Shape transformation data

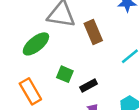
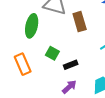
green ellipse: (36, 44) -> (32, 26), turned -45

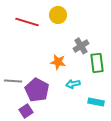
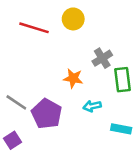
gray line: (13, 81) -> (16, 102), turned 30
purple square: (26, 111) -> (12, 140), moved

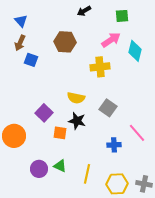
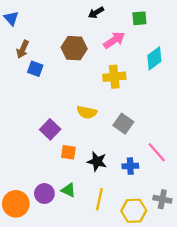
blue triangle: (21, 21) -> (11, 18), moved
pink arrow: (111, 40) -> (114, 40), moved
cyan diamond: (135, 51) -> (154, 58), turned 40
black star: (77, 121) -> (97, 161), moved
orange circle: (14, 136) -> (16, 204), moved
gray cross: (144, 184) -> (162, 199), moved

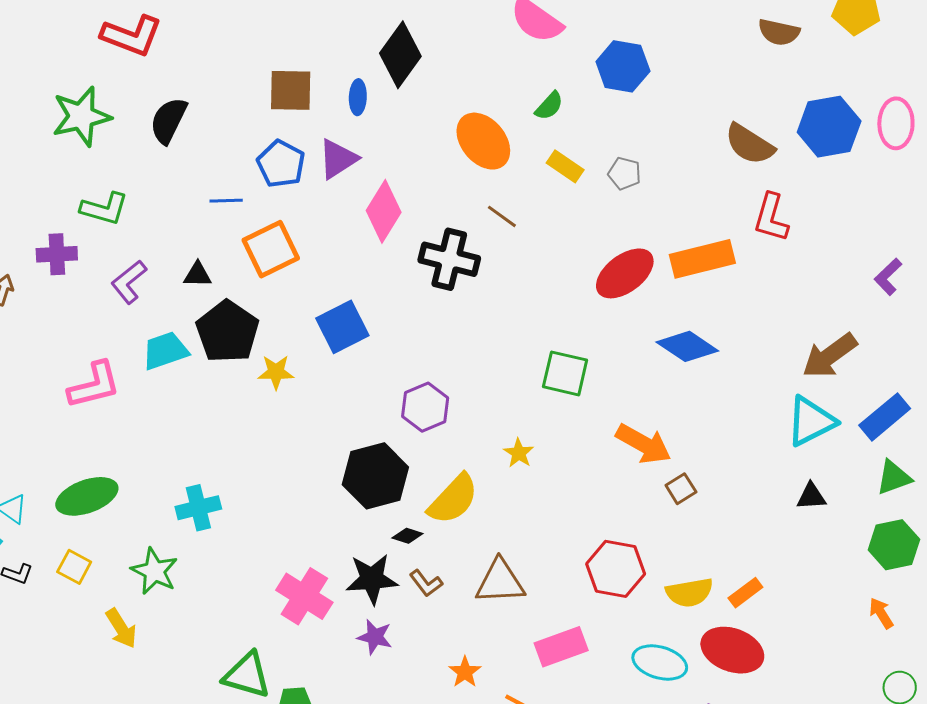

#### Task to complete:
What lines of the data contain the string "turned"? List them.

#### Your solution:
green ellipse: (36, 44) -> (32, 26), turned -45
gray line: (13, 81) -> (16, 102), turned 30
cyan diamond: (135, 51) -> (154, 58), turned 40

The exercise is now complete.